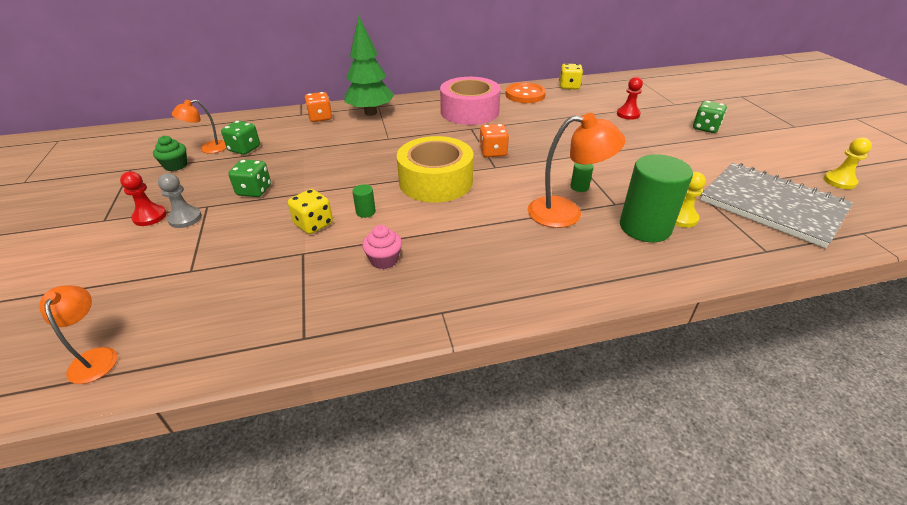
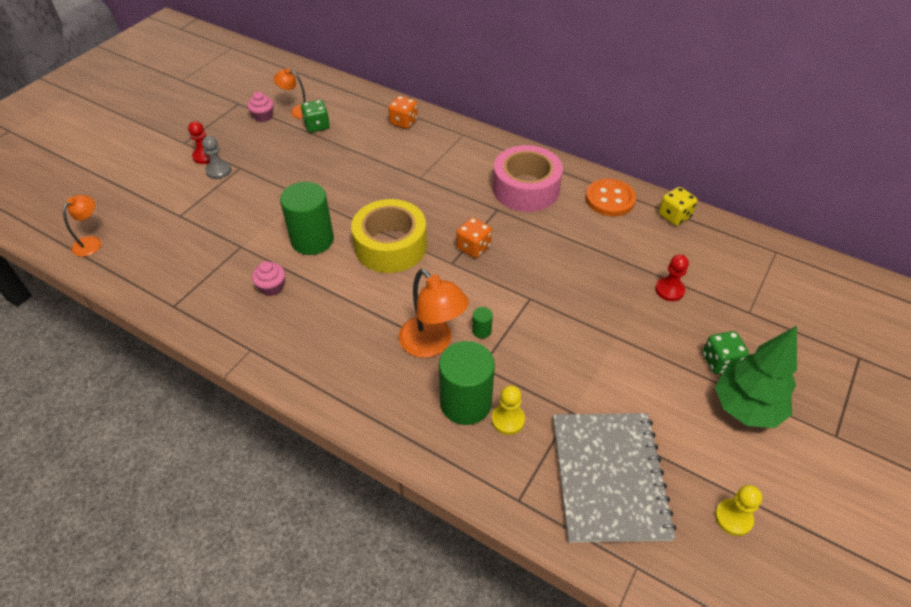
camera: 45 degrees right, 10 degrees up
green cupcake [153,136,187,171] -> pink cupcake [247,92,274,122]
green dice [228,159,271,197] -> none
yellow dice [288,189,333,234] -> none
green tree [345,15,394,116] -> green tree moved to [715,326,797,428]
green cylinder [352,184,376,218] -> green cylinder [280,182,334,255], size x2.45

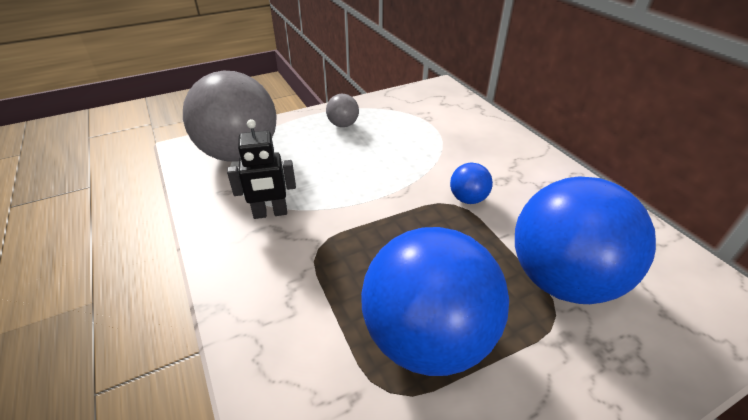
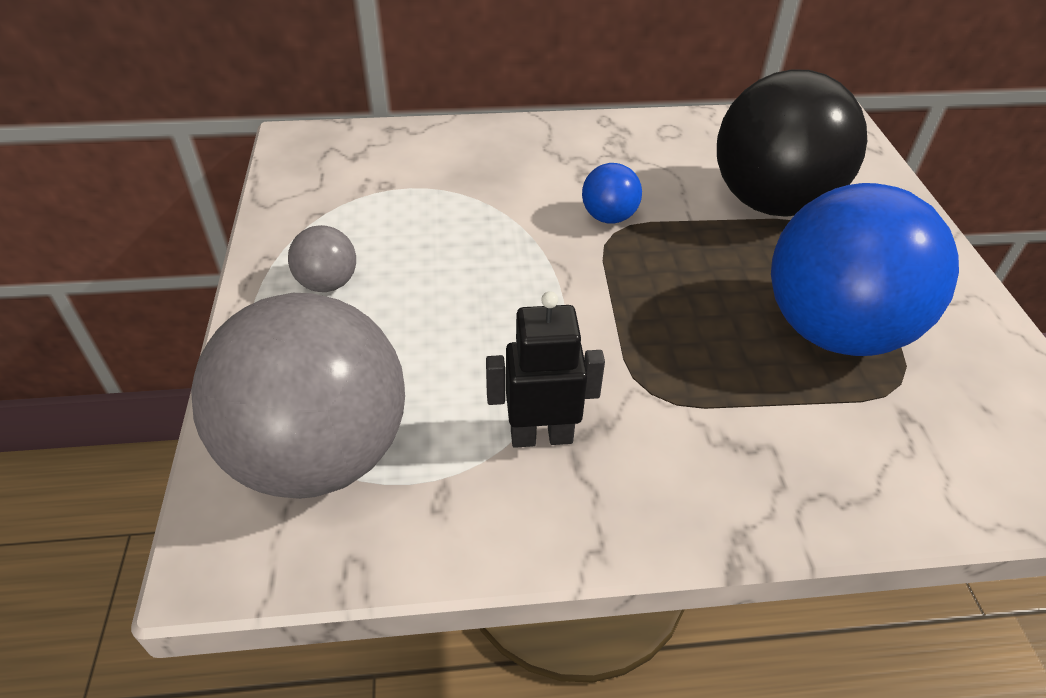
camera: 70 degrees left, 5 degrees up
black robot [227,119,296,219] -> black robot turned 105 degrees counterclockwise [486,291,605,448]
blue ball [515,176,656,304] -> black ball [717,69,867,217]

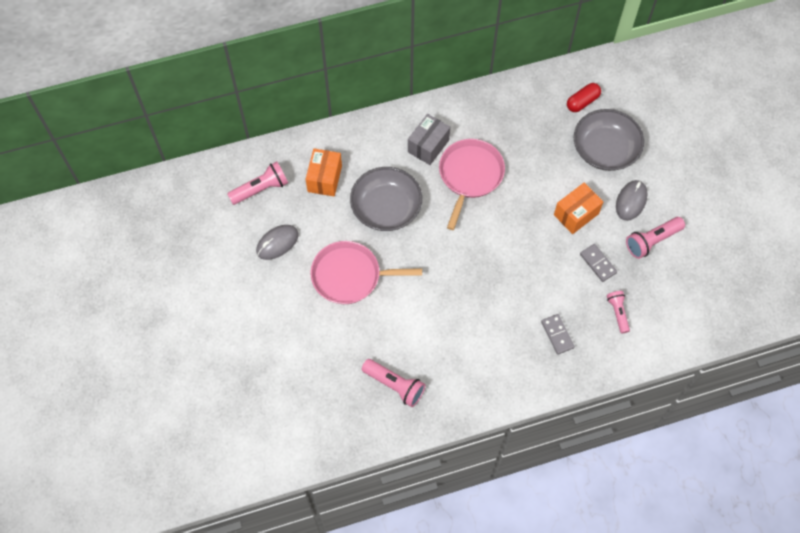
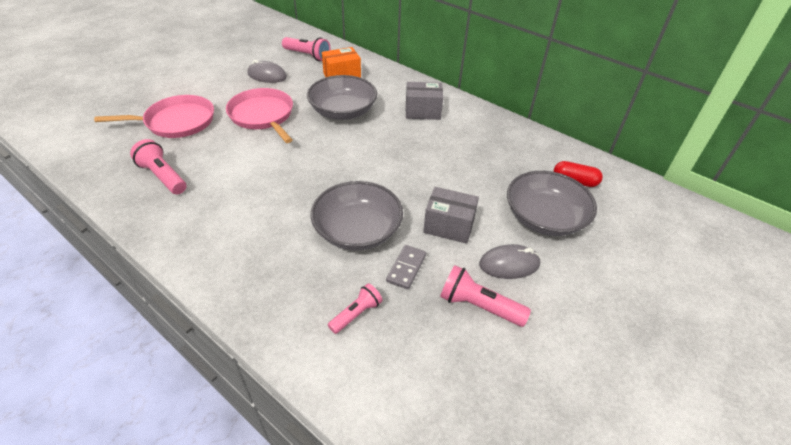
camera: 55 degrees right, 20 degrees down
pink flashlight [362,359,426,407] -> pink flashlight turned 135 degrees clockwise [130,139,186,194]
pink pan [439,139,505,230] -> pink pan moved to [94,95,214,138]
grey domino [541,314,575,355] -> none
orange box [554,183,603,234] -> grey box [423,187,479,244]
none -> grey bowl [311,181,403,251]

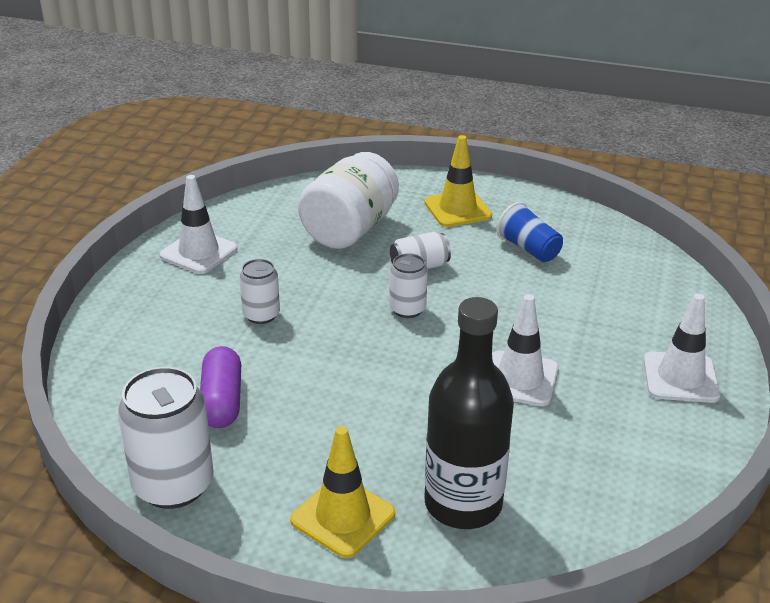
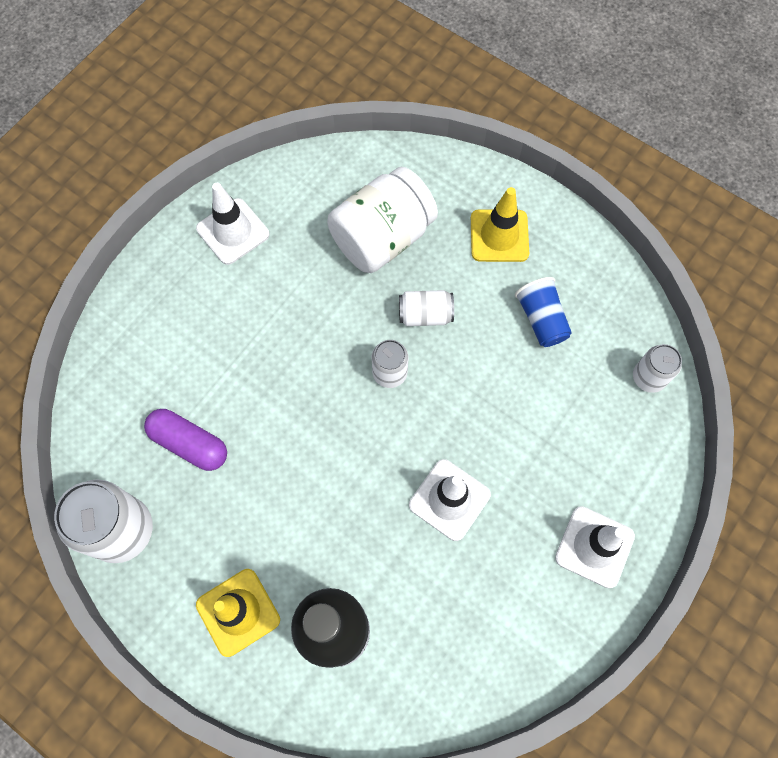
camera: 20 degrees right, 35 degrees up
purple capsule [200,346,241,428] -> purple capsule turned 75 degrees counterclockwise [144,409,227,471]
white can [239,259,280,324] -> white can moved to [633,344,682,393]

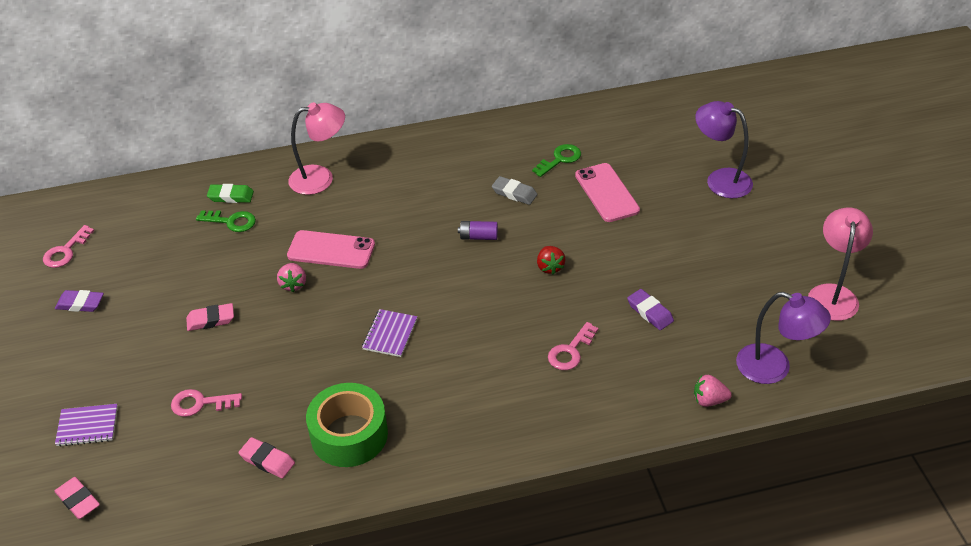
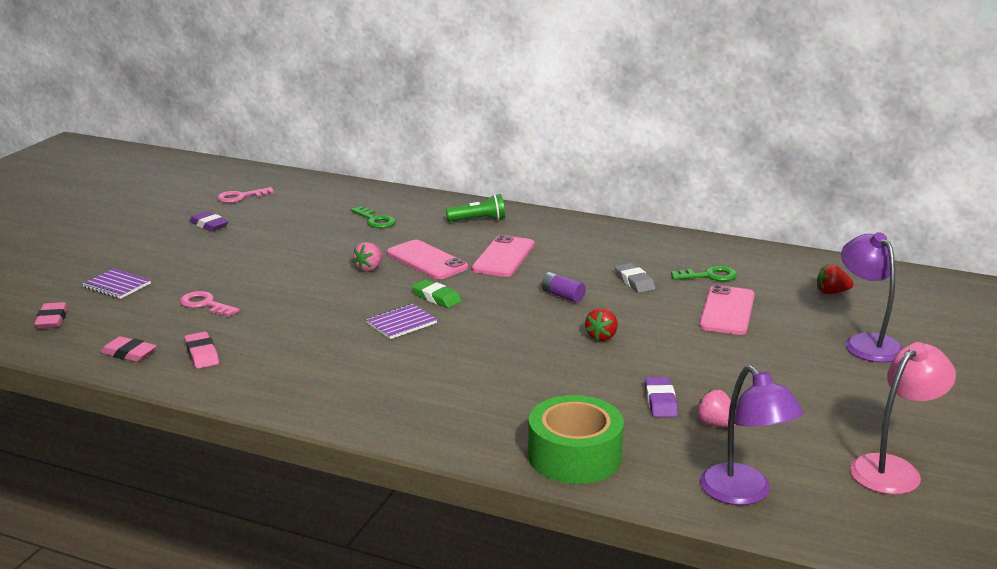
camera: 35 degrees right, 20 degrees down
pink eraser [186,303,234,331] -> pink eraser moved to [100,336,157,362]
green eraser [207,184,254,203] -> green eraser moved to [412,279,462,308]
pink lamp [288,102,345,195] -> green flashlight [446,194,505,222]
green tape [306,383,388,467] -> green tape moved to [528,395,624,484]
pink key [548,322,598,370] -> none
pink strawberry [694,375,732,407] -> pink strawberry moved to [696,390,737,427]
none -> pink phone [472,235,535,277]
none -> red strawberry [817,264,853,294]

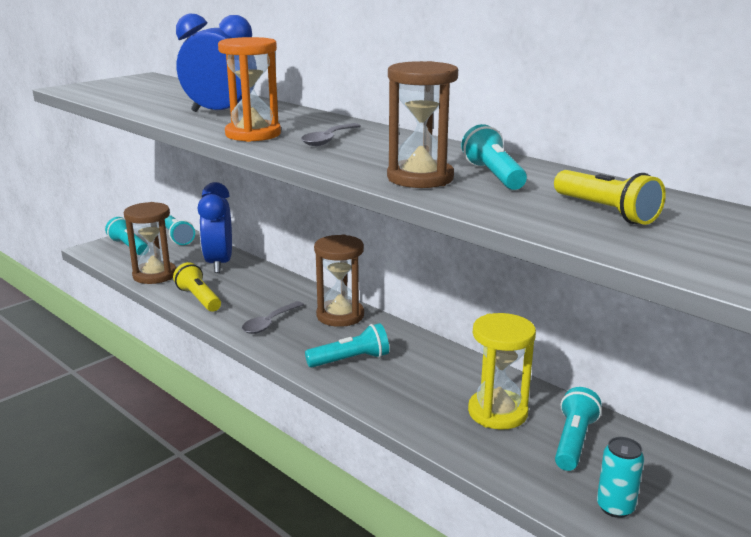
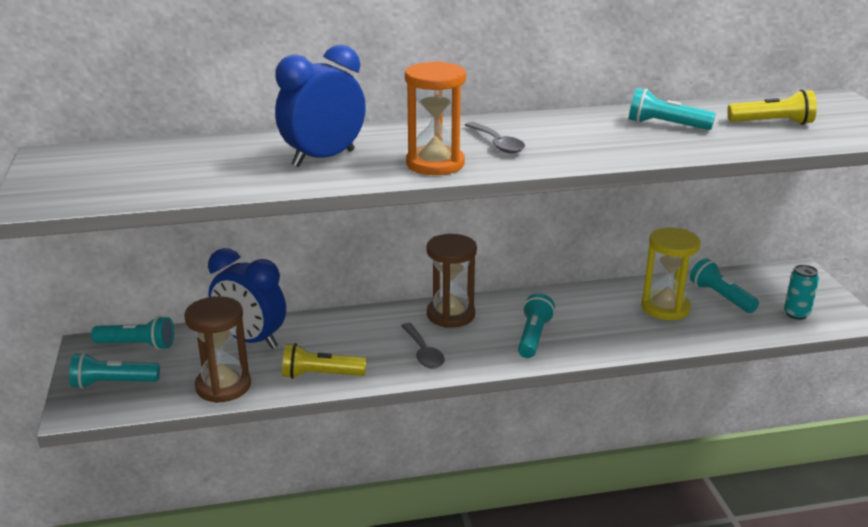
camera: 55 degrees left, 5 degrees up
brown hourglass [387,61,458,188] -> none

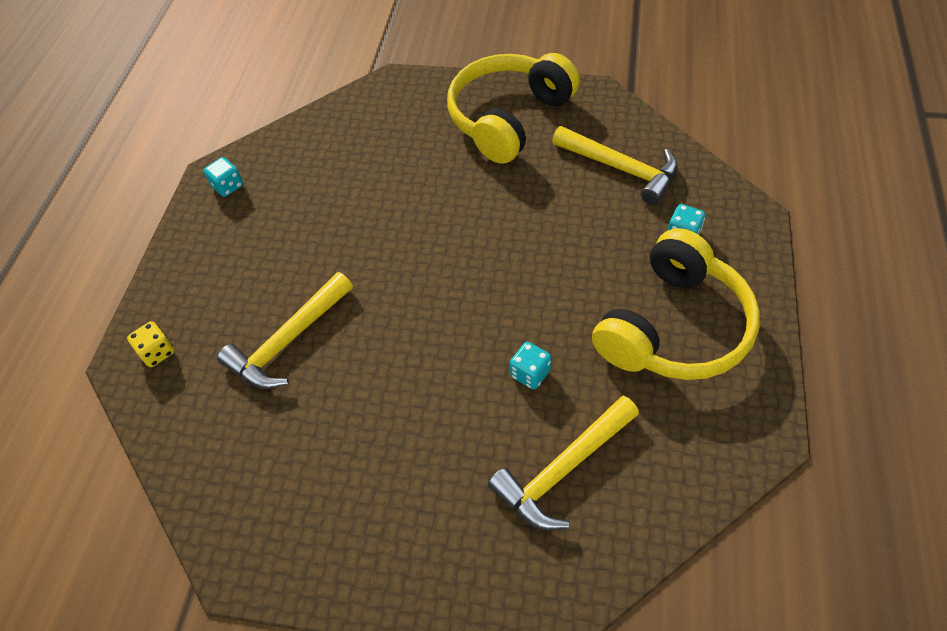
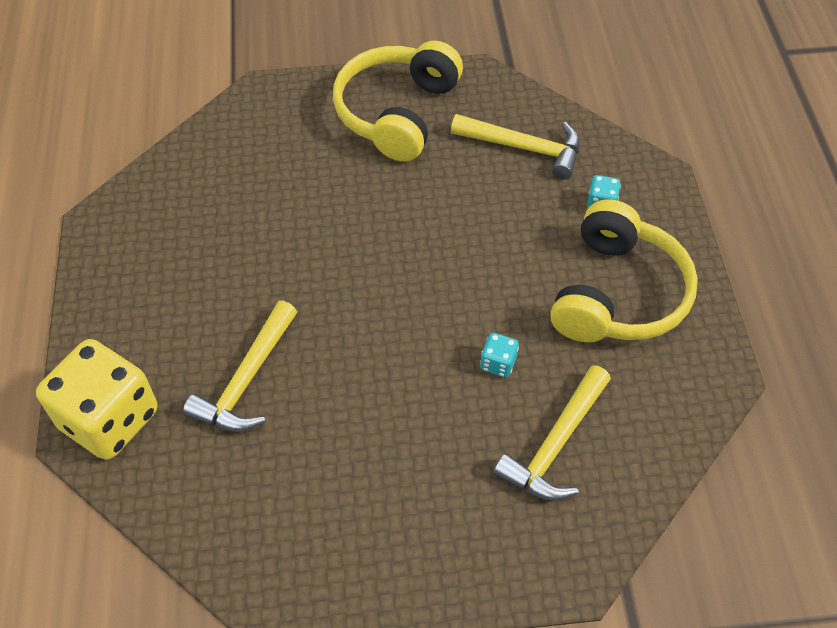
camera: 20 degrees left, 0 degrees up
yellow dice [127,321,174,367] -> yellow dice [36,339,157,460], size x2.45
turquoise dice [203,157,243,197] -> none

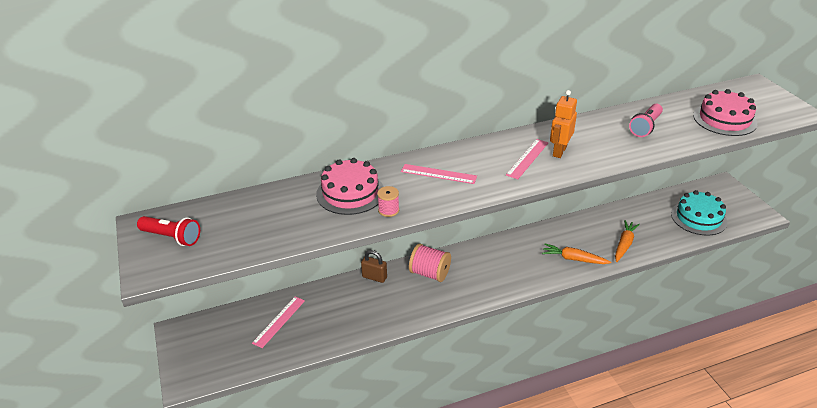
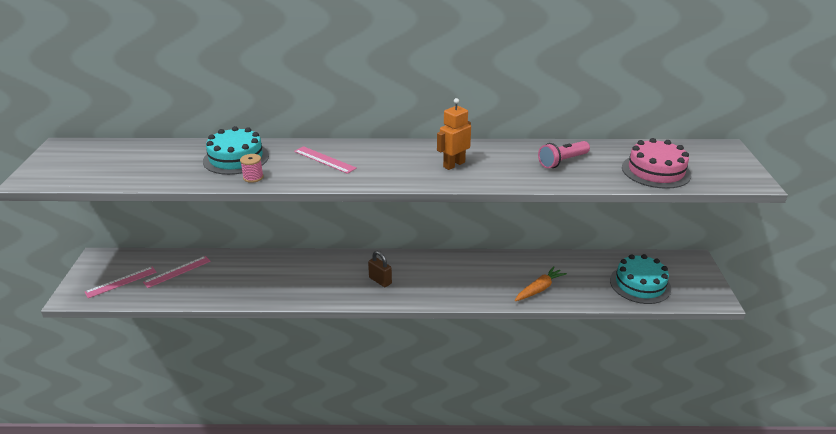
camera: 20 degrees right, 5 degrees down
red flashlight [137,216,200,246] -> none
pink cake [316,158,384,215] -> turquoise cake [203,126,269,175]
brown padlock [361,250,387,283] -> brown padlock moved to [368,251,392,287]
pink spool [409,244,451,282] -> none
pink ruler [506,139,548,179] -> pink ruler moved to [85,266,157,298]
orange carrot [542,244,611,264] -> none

_____

Task to complete: Which lines in the records above contain the word "turned"? Copy each one.

Answer to this exercise:
black robot [227,119,296,219] -> black robot turned 105 degrees counterclockwise [486,291,605,448]
pink flashlight [362,359,426,407] -> pink flashlight turned 135 degrees clockwise [130,139,186,194]
purple capsule [200,346,241,428] -> purple capsule turned 75 degrees counterclockwise [144,409,227,471]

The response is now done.